# [RECORDS FOR THIS EXERCISE]
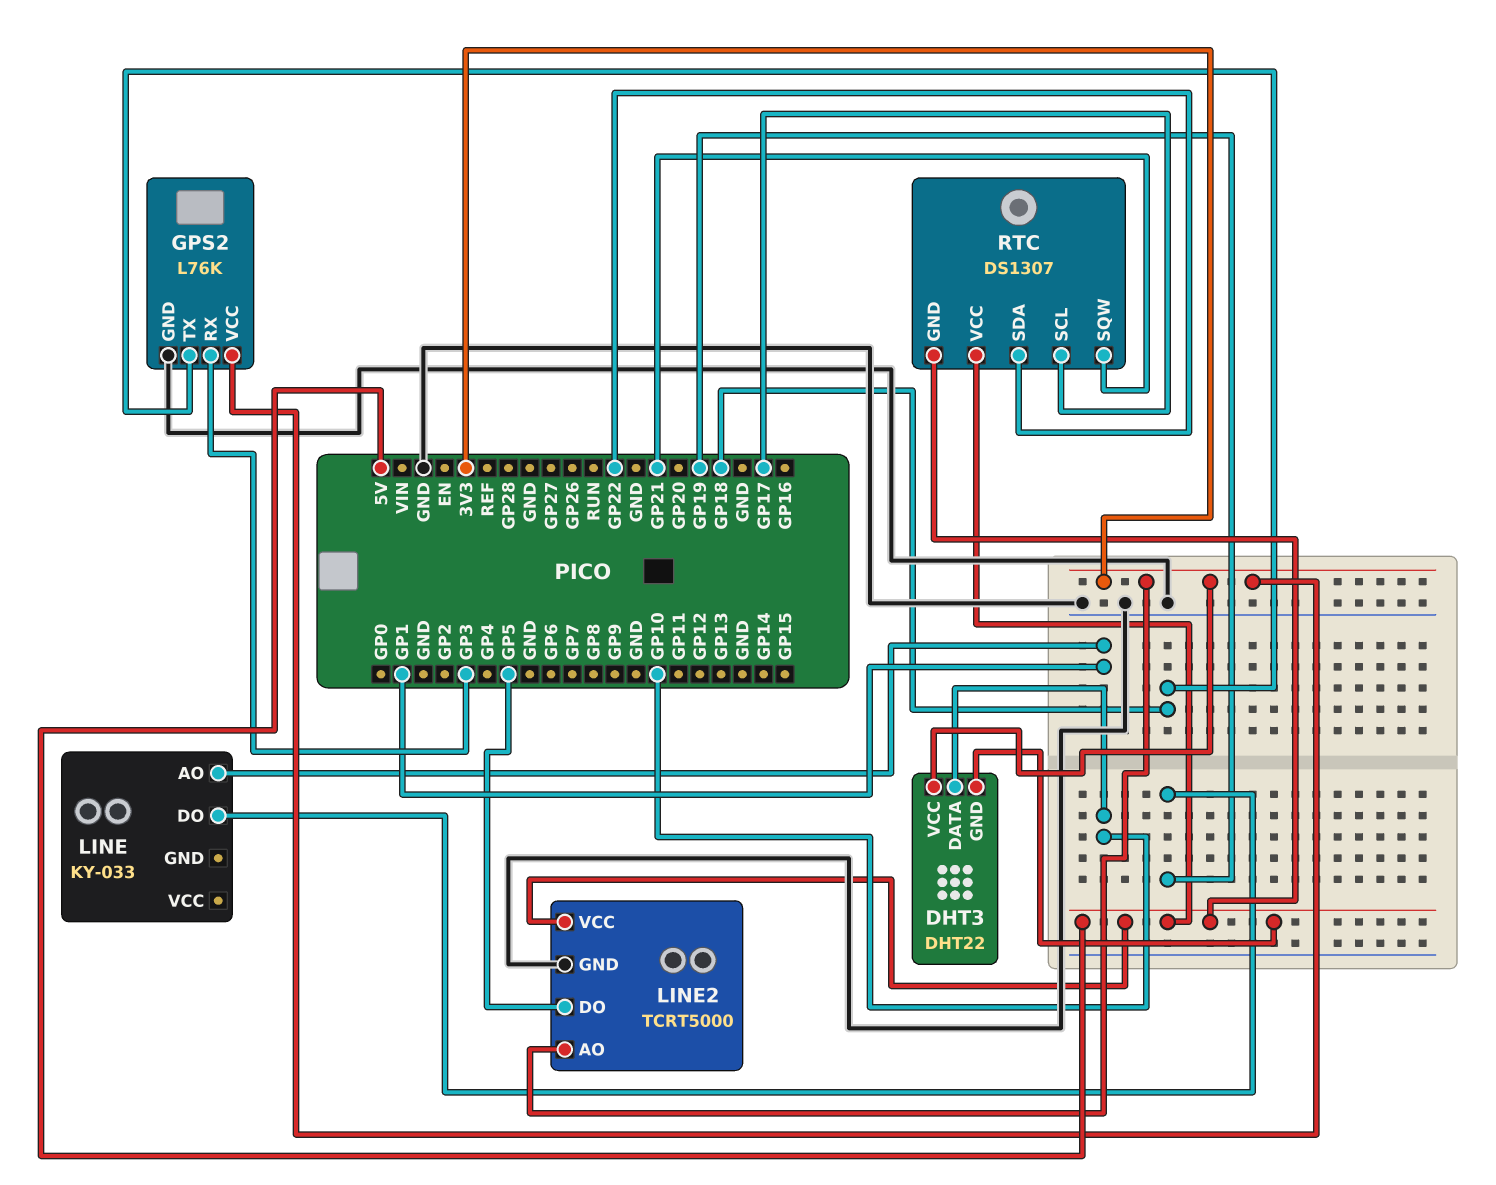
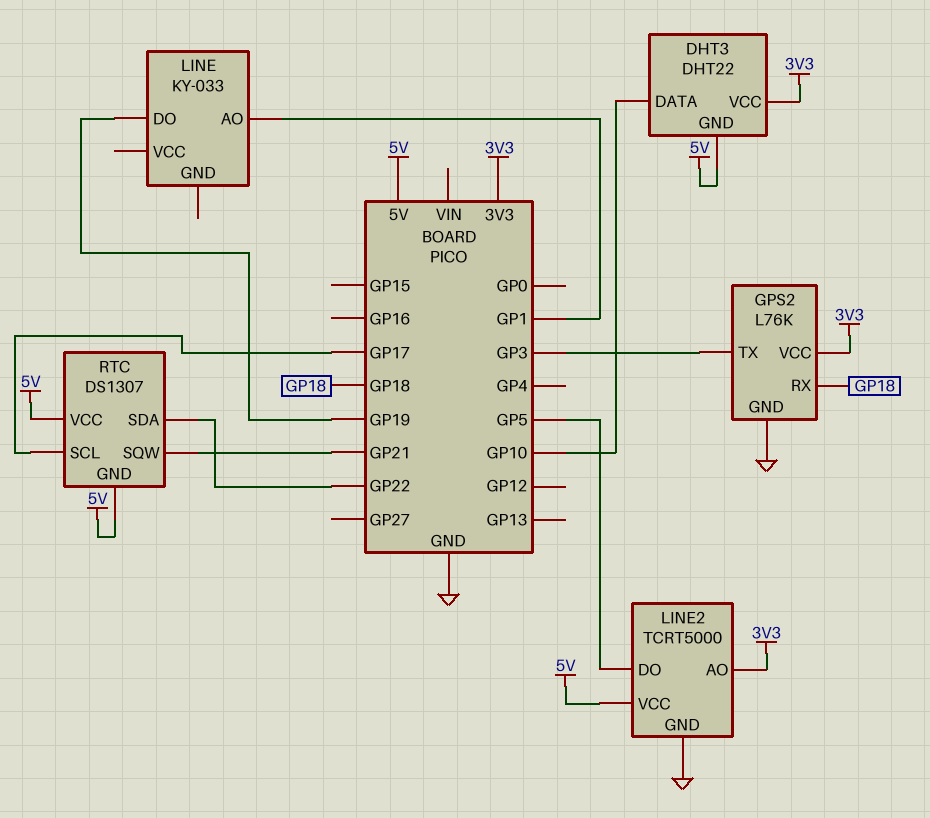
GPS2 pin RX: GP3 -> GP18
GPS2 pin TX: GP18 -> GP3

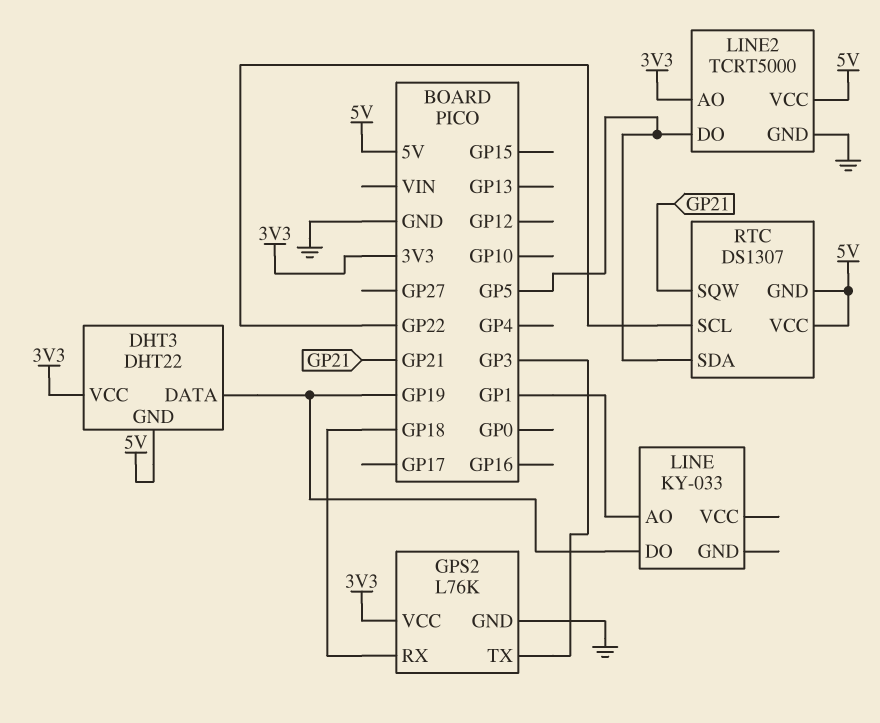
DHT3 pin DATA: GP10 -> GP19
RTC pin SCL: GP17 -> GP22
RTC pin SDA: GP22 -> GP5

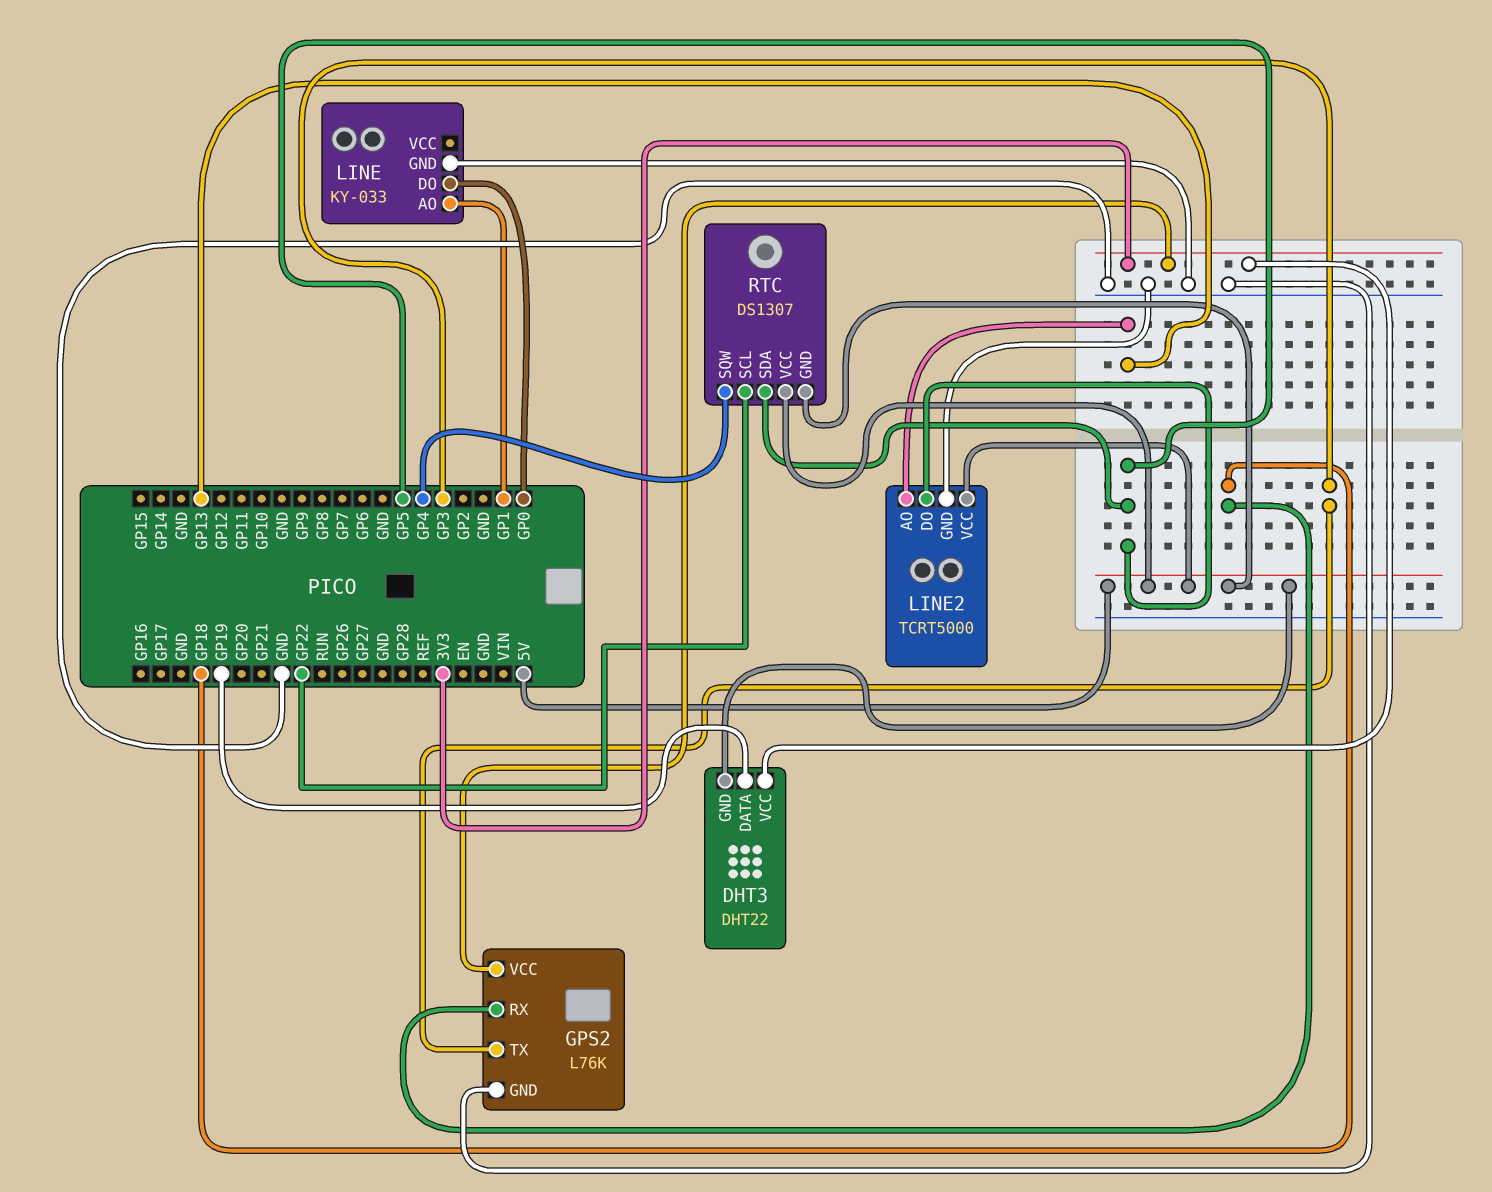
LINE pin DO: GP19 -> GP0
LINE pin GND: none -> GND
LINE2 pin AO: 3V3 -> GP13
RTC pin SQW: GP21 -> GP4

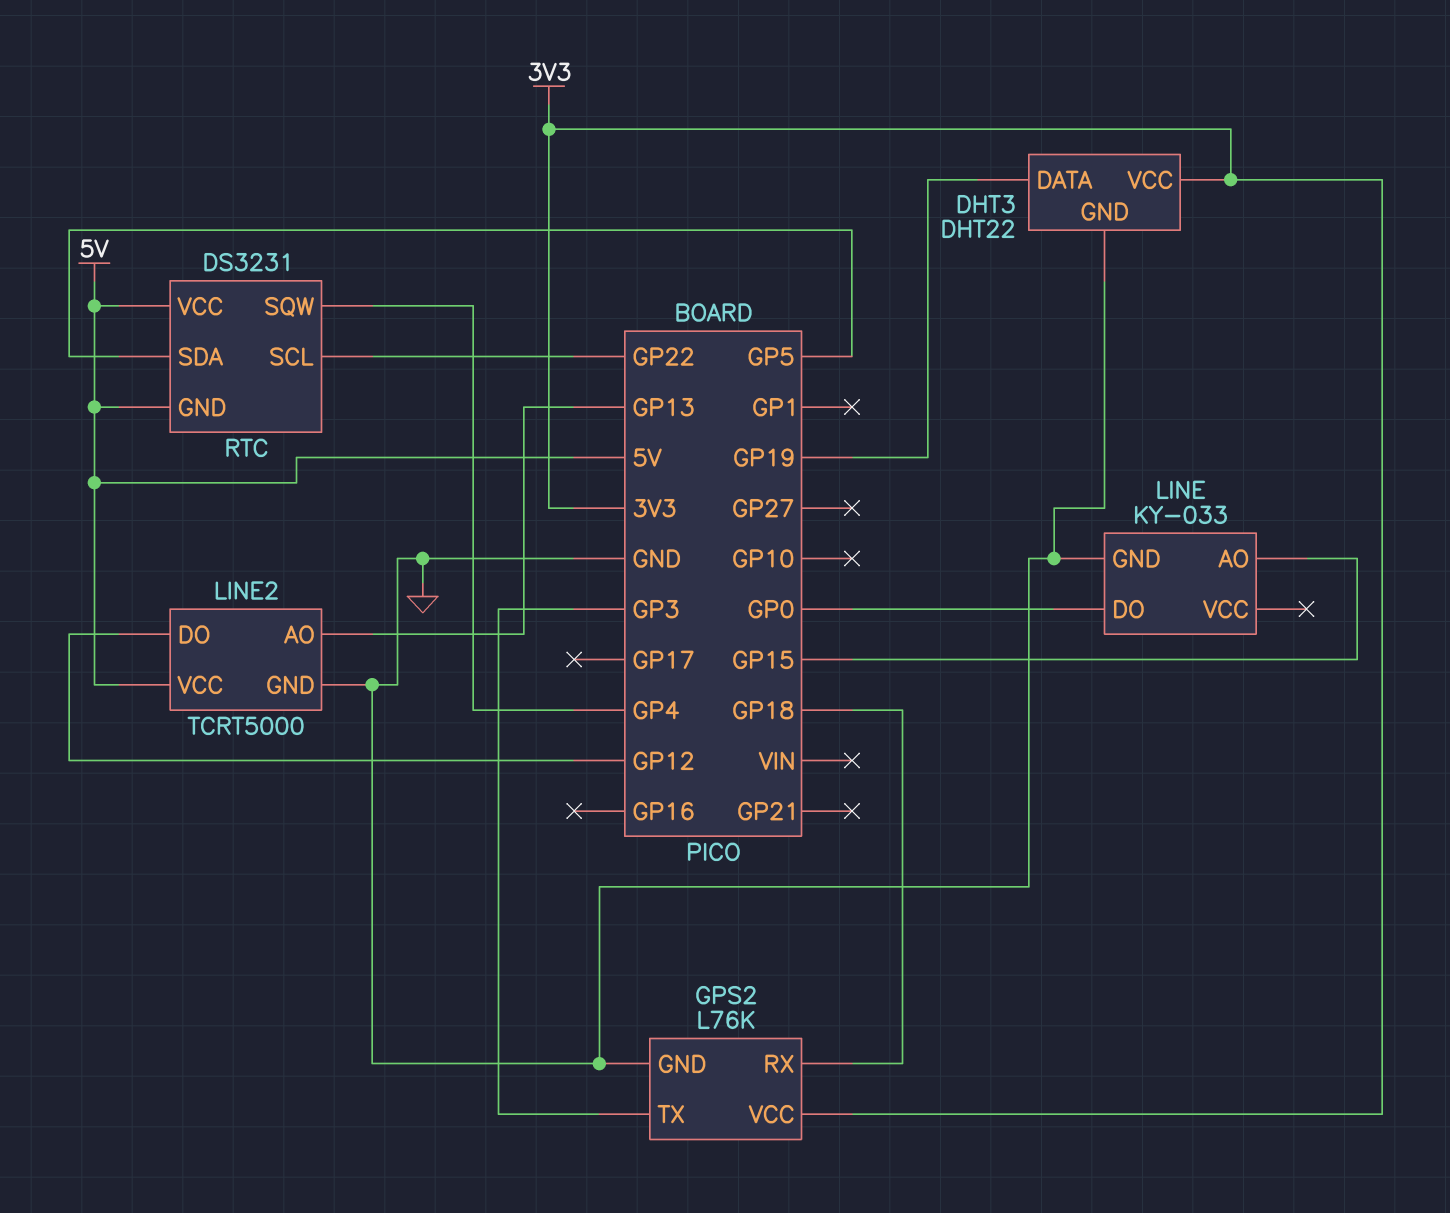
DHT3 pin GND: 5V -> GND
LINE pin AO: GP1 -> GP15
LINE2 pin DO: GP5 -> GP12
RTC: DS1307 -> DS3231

# [WHAT THE TASK REQUIRES]
What is needed is an exact printout of every record above, with the pictures left out.

# [RESULT]
GPS2 pin RX: GP3 -> GP18
GPS2 pin TX: GP18 -> GP3

DHT3 pin DATA: GP10 -> GP19
RTC pin SCL: GP17 -> GP22
RTC pin SDA: GP22 -> GP5

LINE pin DO: GP19 -> GP0
LINE pin GND: none -> GND
LINE2 pin AO: 3V3 -> GP13
RTC pin SQW: GP21 -> GP4

DHT3 pin GND: 5V -> GND
LINE pin AO: GP1 -> GP15
LINE2 pin DO: GP5 -> GP12
RTC: DS1307 -> DS3231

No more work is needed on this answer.